:: The data ::
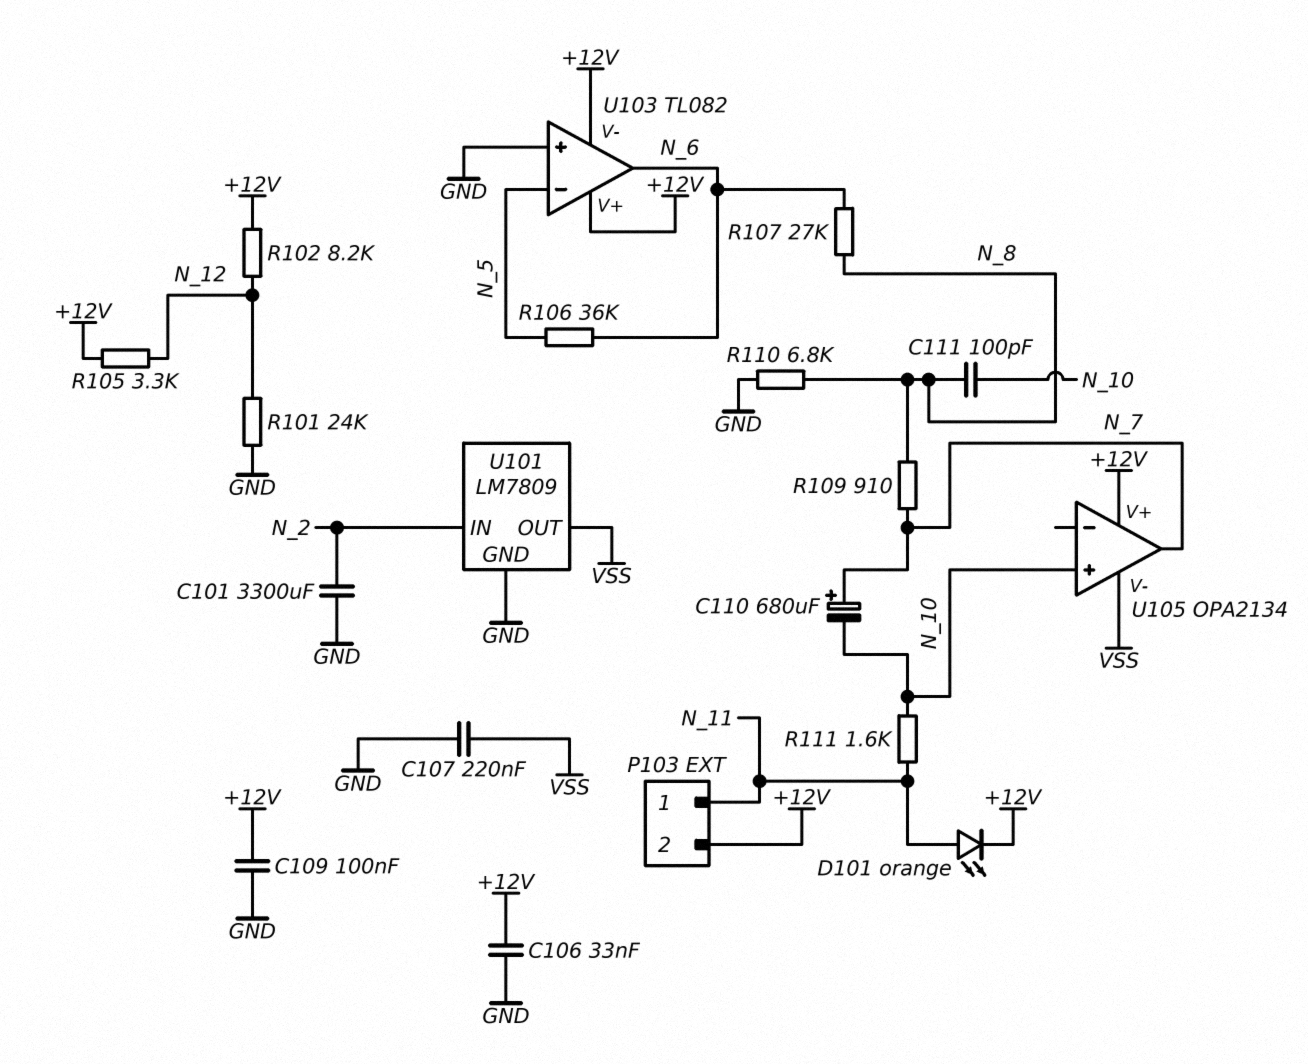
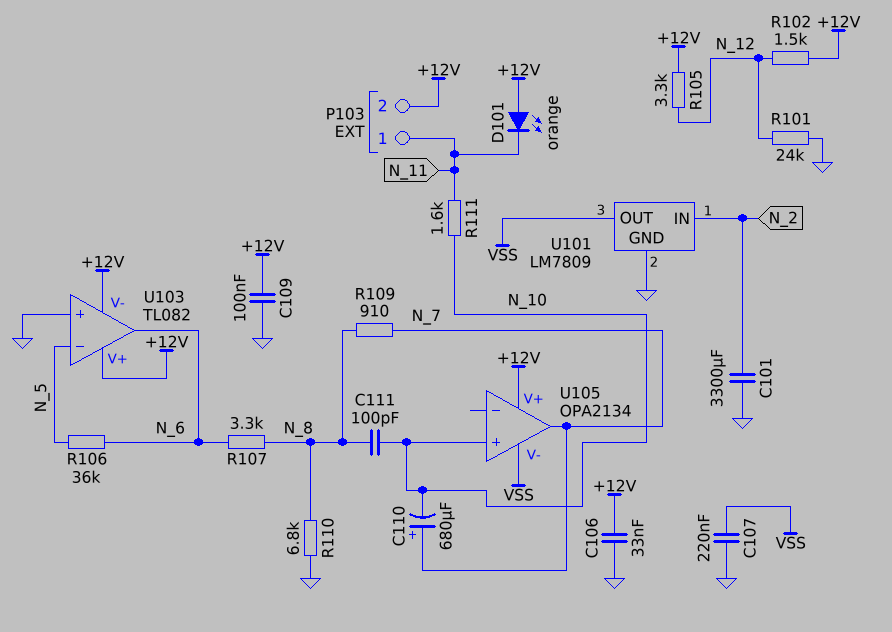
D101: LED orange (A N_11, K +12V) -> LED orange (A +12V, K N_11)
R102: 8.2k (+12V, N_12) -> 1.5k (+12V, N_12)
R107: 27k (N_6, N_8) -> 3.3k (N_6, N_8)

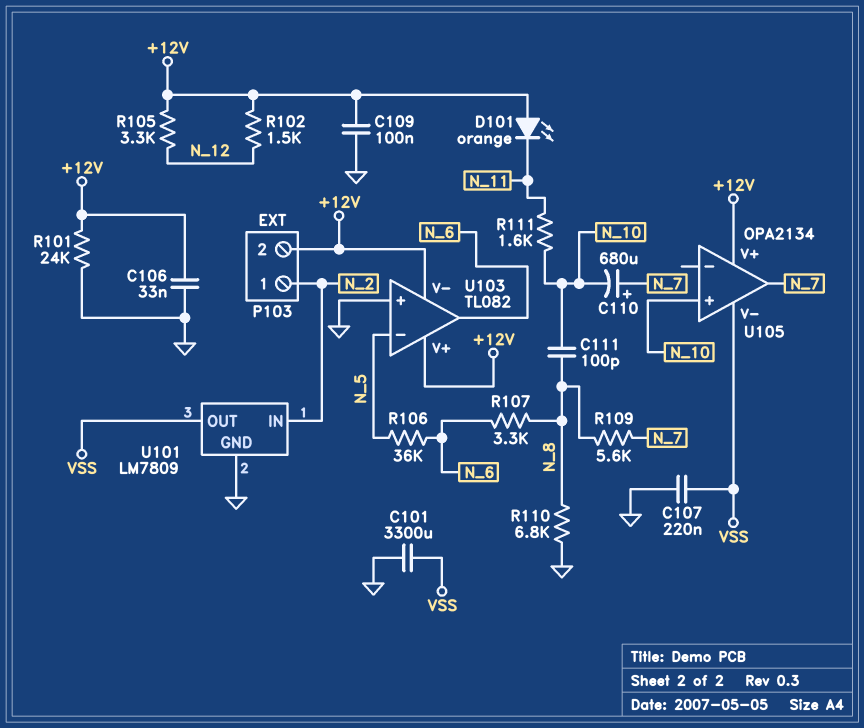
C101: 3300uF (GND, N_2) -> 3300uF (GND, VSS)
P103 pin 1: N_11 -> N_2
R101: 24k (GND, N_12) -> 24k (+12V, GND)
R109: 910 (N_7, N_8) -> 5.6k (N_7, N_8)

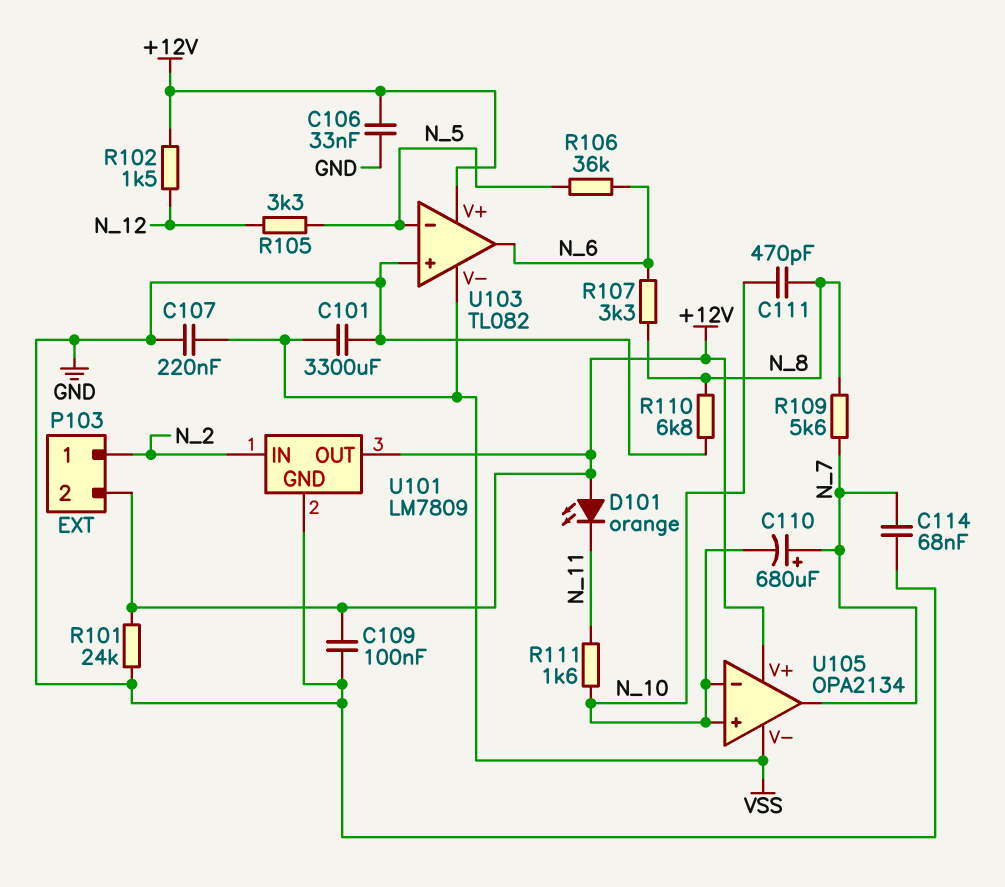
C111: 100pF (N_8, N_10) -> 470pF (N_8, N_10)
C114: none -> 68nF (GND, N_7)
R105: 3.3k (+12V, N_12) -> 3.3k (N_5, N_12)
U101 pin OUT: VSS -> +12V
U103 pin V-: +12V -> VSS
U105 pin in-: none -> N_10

...

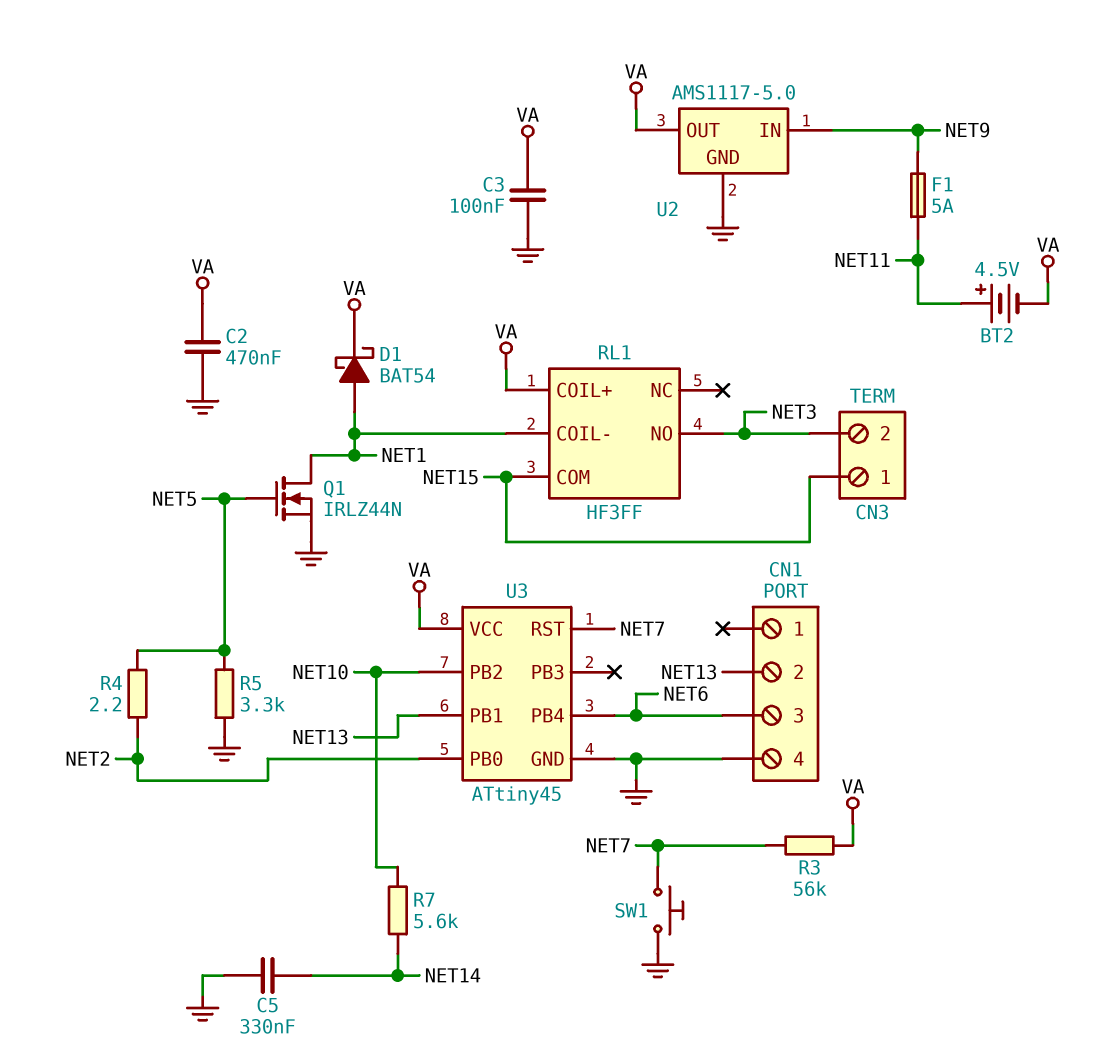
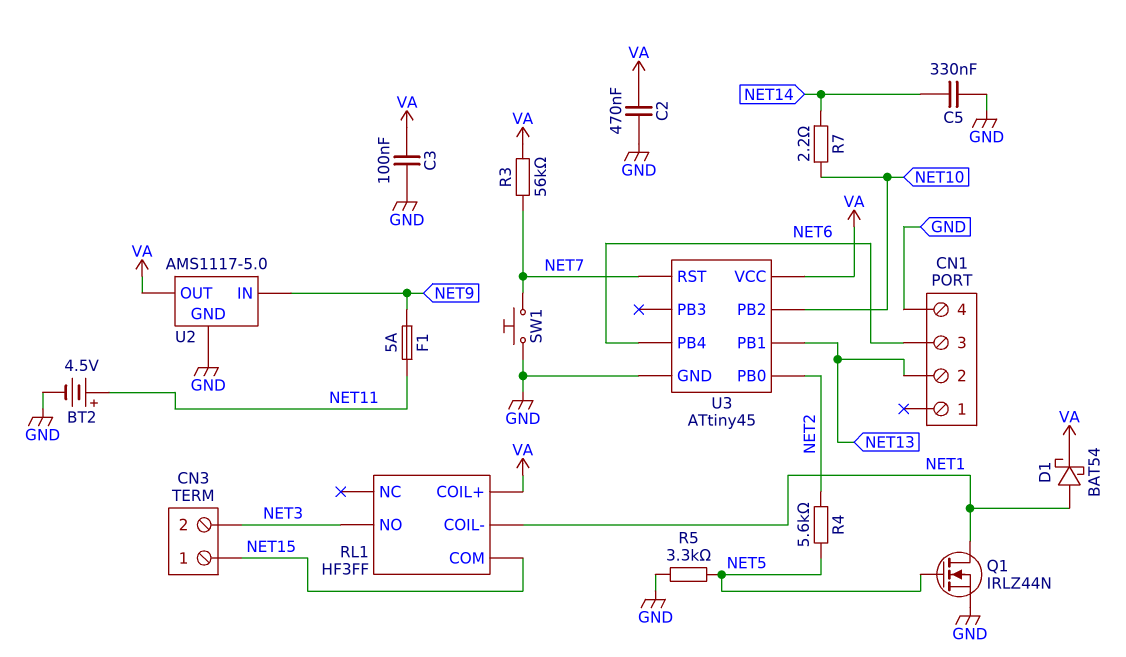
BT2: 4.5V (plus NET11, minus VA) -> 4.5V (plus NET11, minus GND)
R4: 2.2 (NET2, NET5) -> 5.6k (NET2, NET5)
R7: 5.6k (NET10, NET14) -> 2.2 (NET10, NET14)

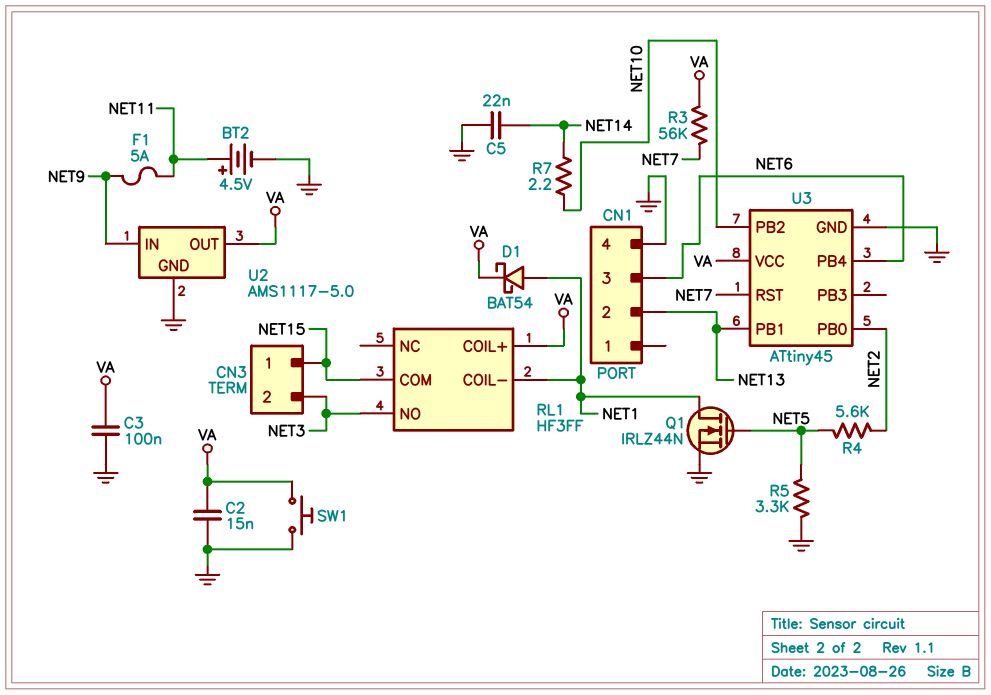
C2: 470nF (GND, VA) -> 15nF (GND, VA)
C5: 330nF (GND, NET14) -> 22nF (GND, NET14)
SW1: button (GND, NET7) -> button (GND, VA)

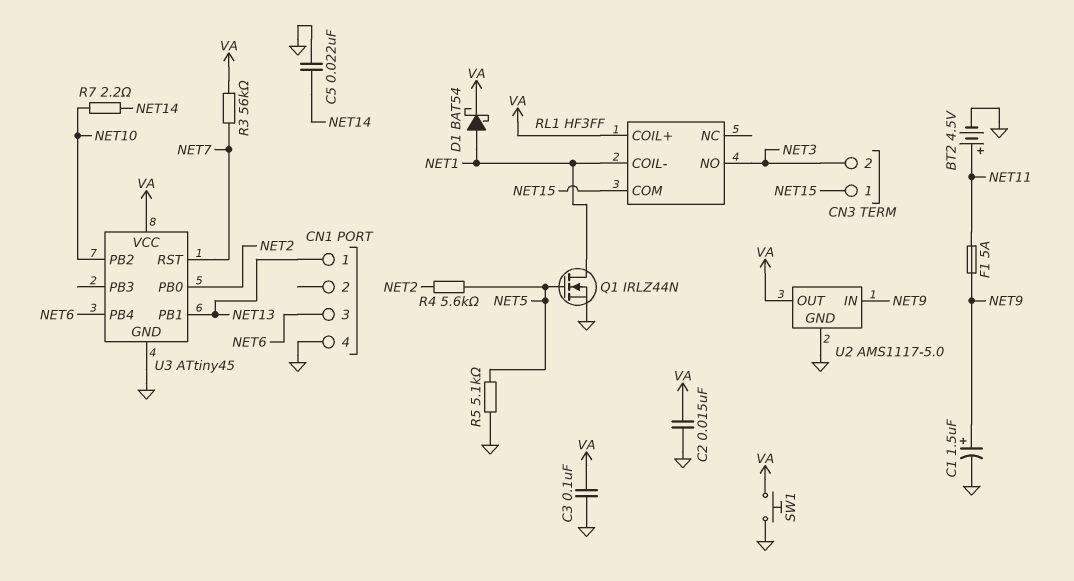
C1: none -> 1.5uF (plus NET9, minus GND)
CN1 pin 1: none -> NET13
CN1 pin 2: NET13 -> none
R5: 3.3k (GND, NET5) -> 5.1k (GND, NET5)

:: Work task ::
In the listing above, the required lines run from the line with "D101: LED orange" through the line with "C111: 100pF (N_8, N_10) -> 470pF (N_8, N_10)". Output exactly those lines, omitting pictures.

:: Completed exercise ::
D101: LED orange (A N_11, K +12V) -> LED orange (A +12V, K N_11)
R102: 8.2k (+12V, N_12) -> 1.5k (+12V, N_12)
R107: 27k (N_6, N_8) -> 3.3k (N_6, N_8)

C101: 3300uF (GND, N_2) -> 3300uF (GND, VSS)
P103 pin 1: N_11 -> N_2
R101: 24k (GND, N_12) -> 24k (+12V, GND)
R109: 910 (N_7, N_8) -> 5.6k (N_7, N_8)

C111: 100pF (N_8, N_10) -> 470pF (N_8, N_10)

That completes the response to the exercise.